Try it -
Go over the records and copy every line with the string "cupcake".

Scene image comparisons -
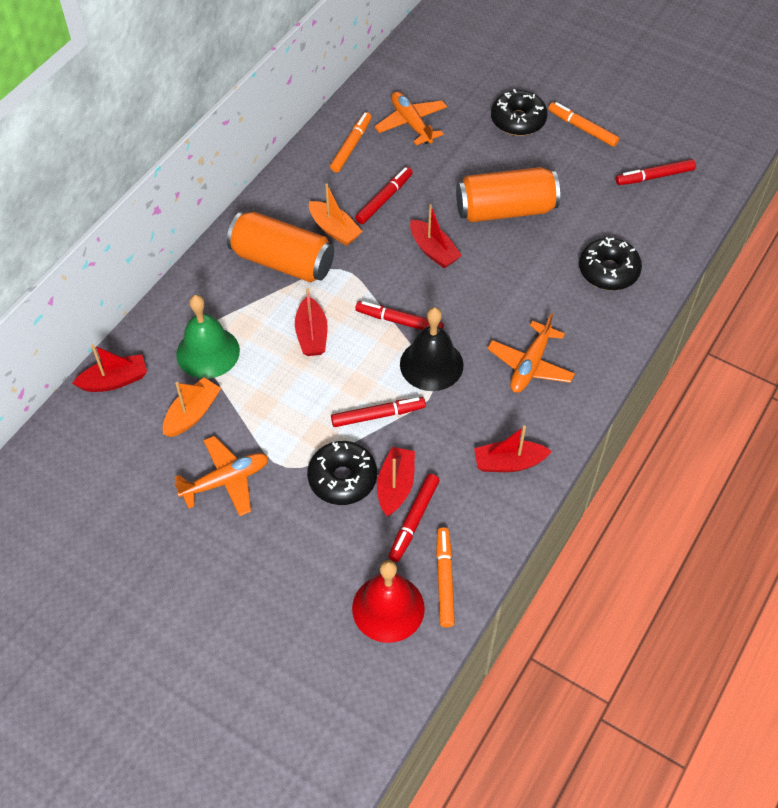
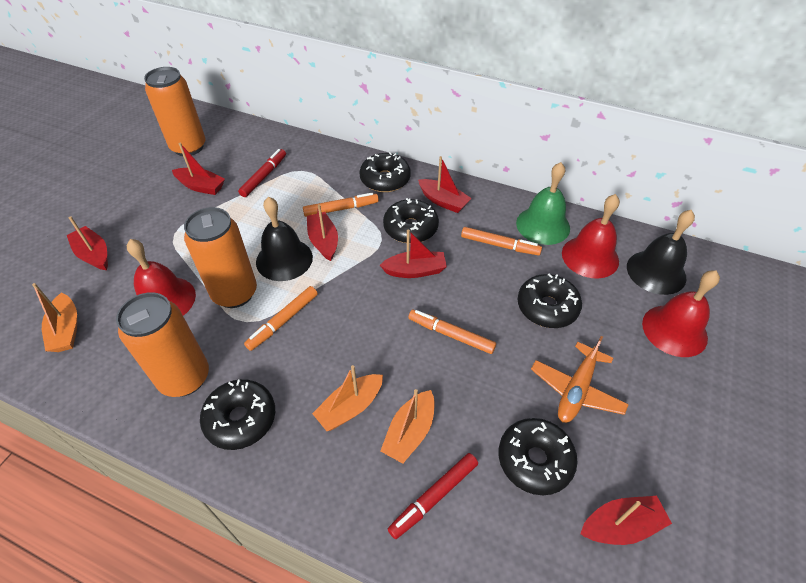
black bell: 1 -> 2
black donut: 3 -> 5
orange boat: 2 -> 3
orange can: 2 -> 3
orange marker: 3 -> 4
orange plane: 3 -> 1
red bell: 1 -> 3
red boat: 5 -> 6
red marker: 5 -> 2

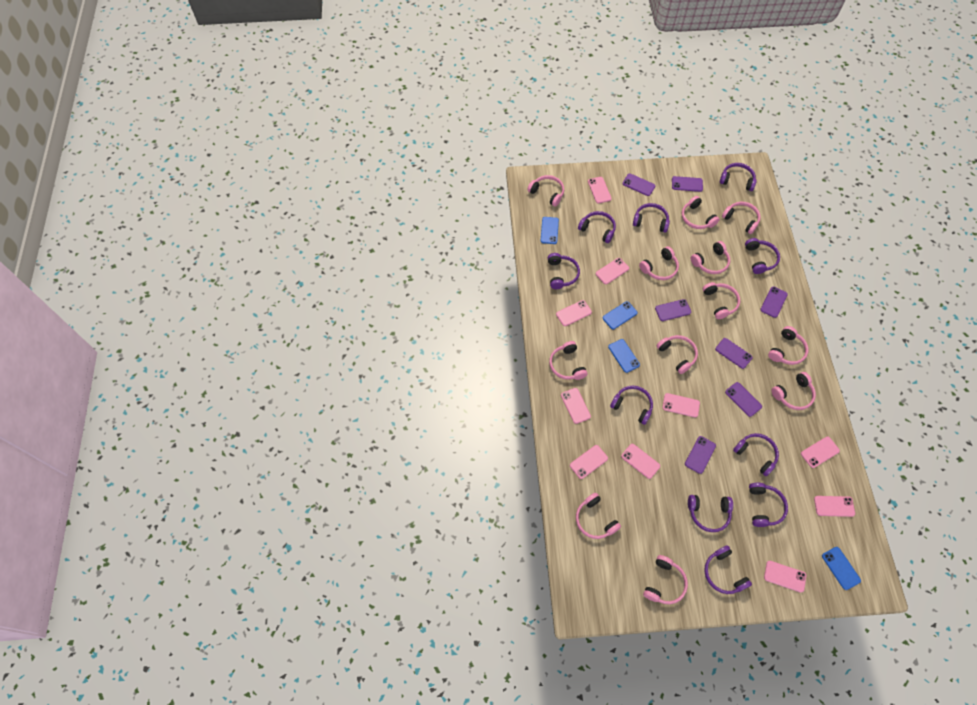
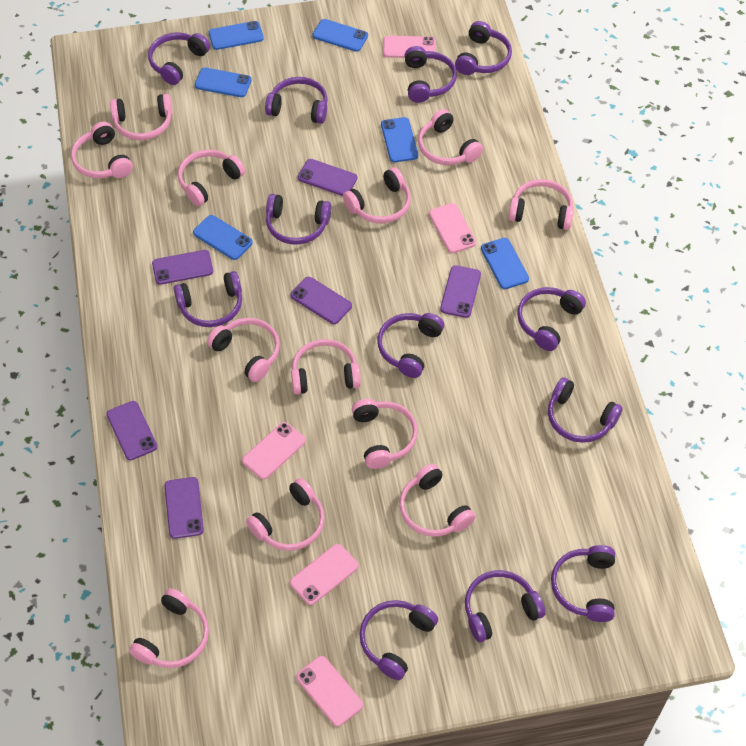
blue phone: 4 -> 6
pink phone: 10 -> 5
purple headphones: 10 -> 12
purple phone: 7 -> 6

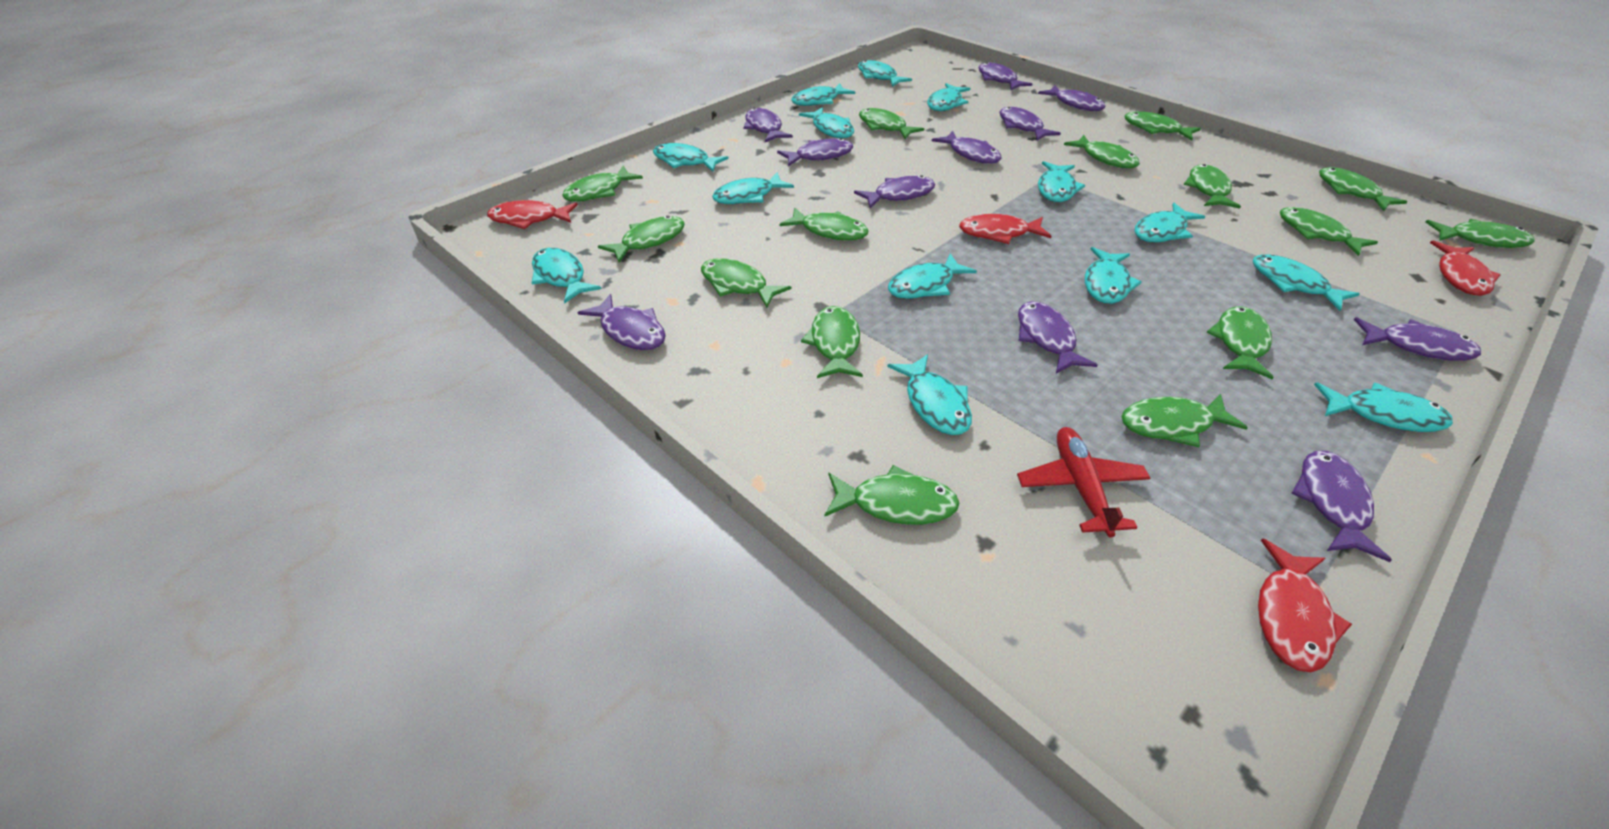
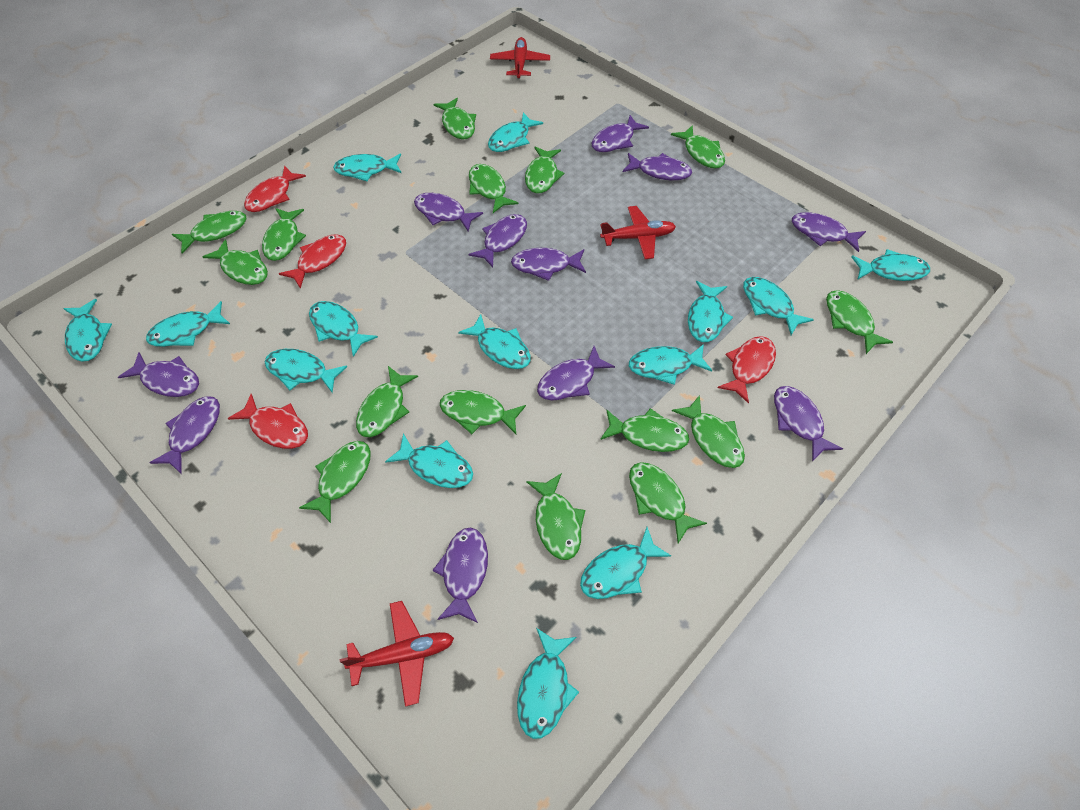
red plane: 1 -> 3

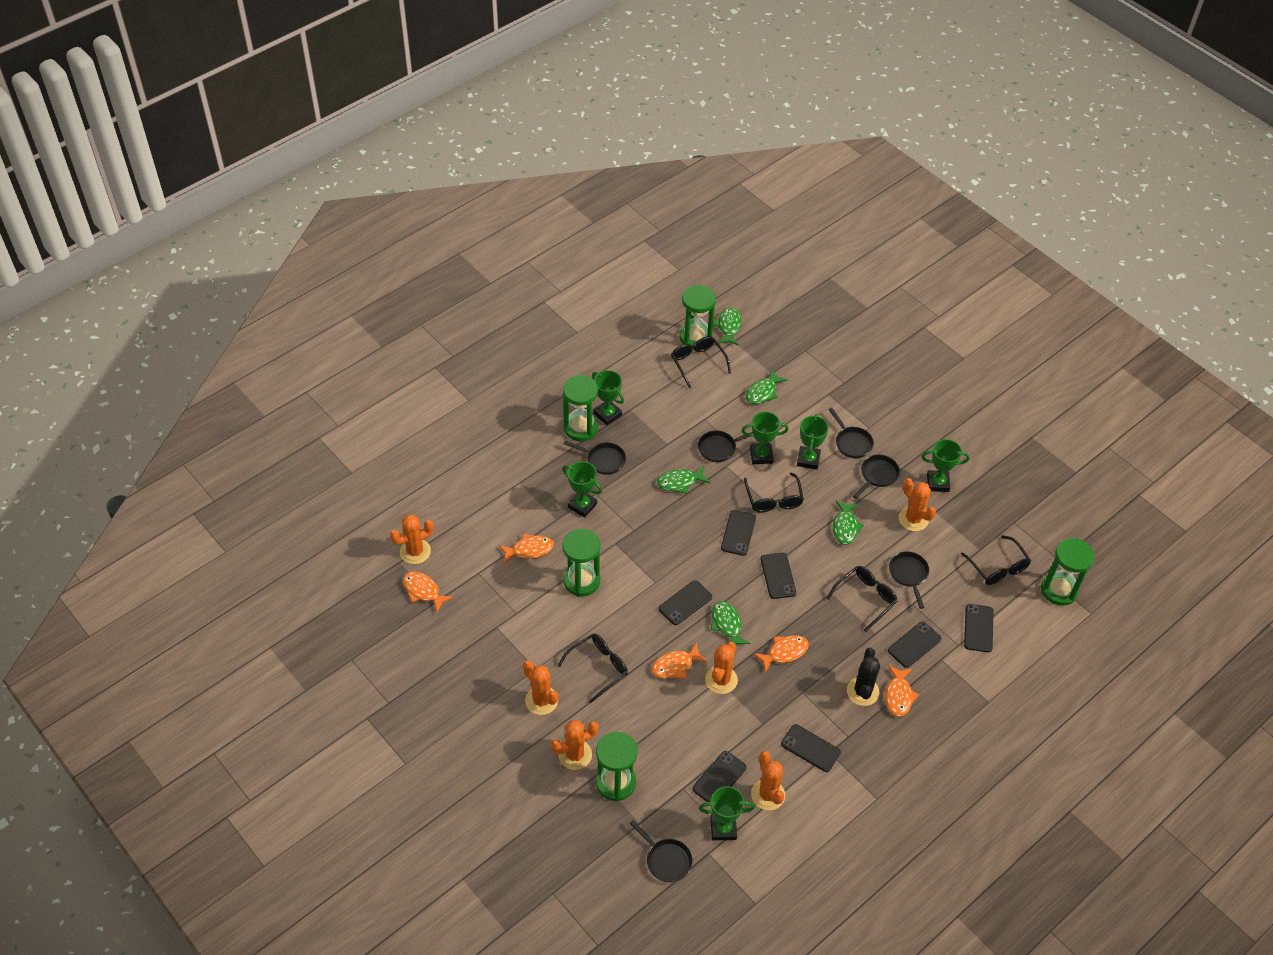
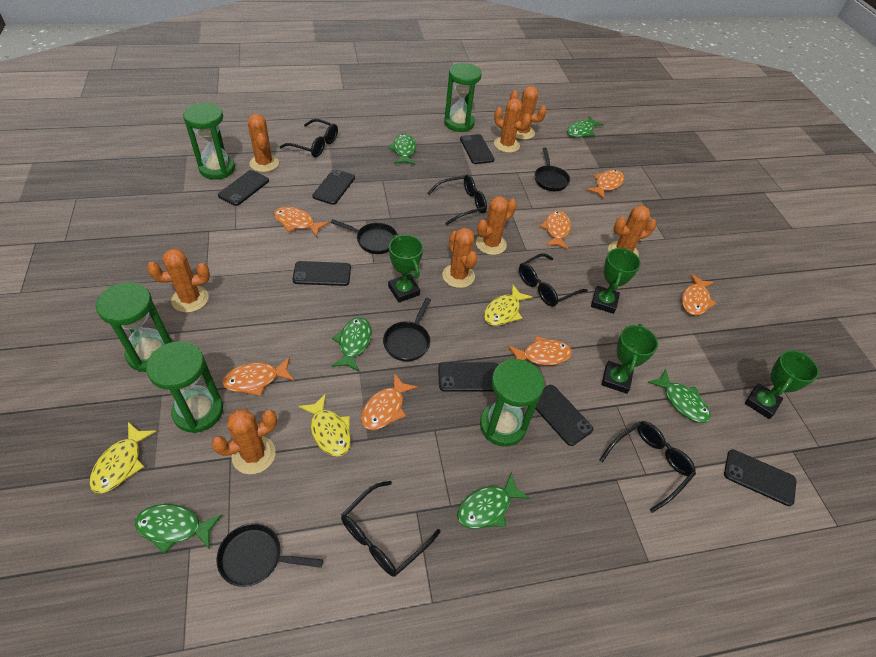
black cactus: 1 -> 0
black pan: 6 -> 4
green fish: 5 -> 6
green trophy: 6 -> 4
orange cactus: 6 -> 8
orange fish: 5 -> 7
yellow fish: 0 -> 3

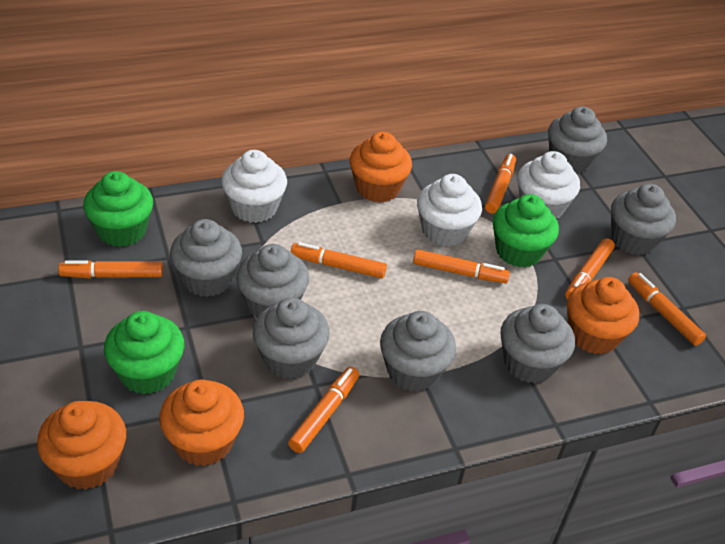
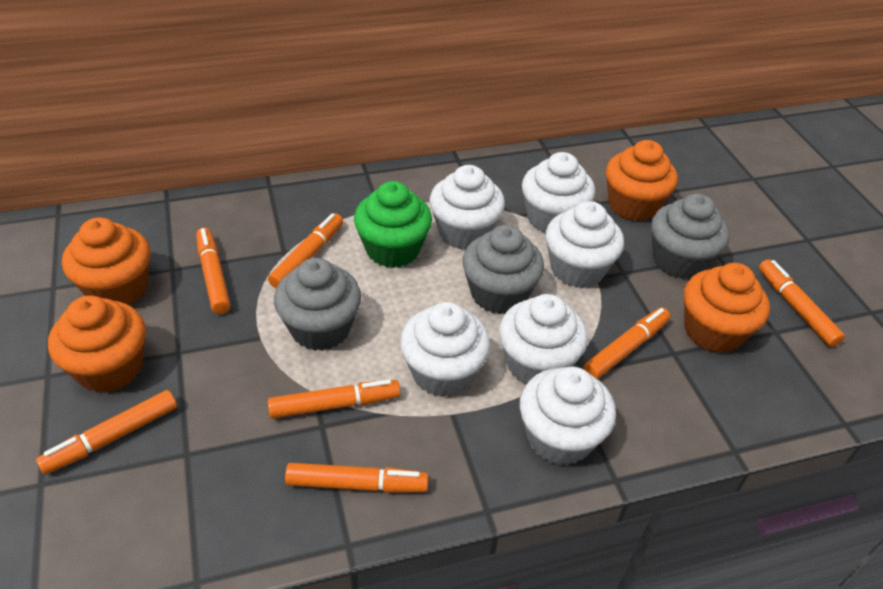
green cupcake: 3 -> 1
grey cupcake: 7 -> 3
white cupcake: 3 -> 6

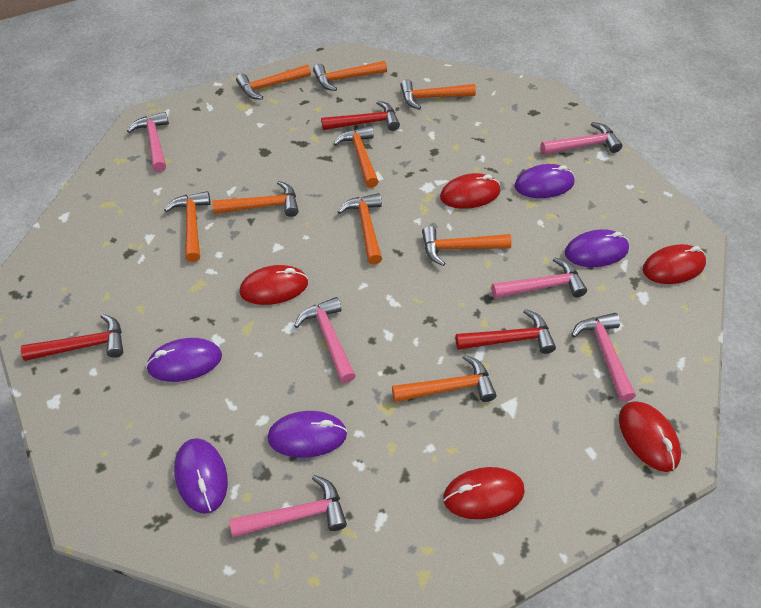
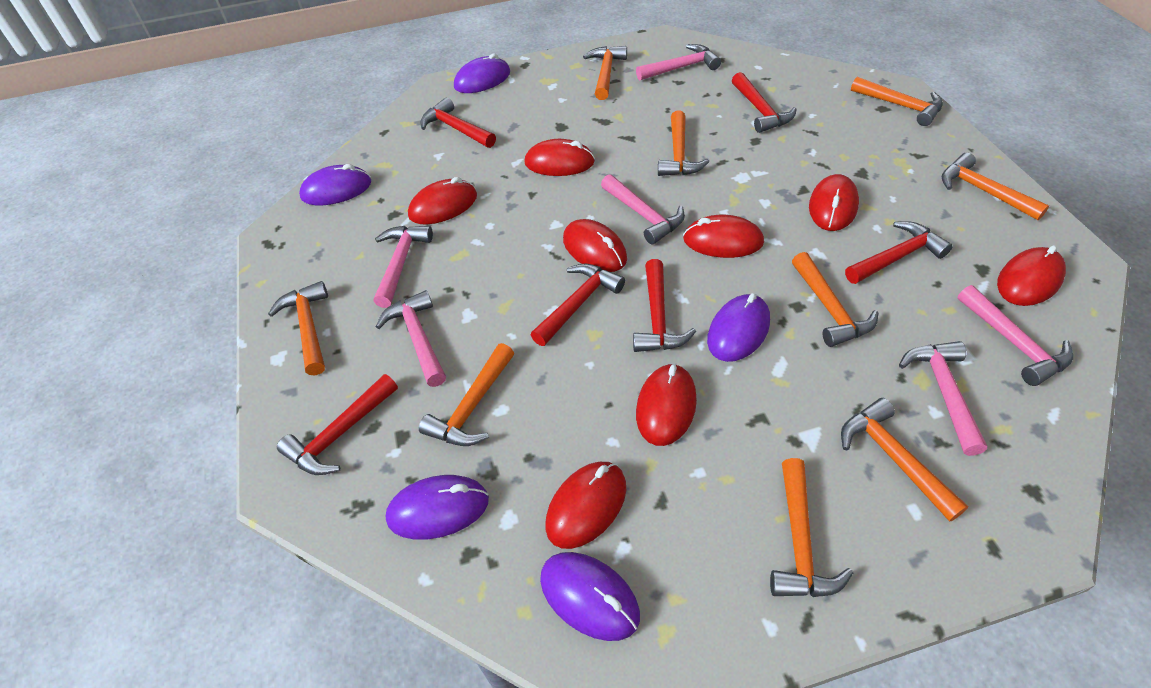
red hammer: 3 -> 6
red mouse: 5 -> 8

Task result -
green cupcake: 3 -> 1
grey cupcake: 7 -> 3
white cupcake: 3 -> 6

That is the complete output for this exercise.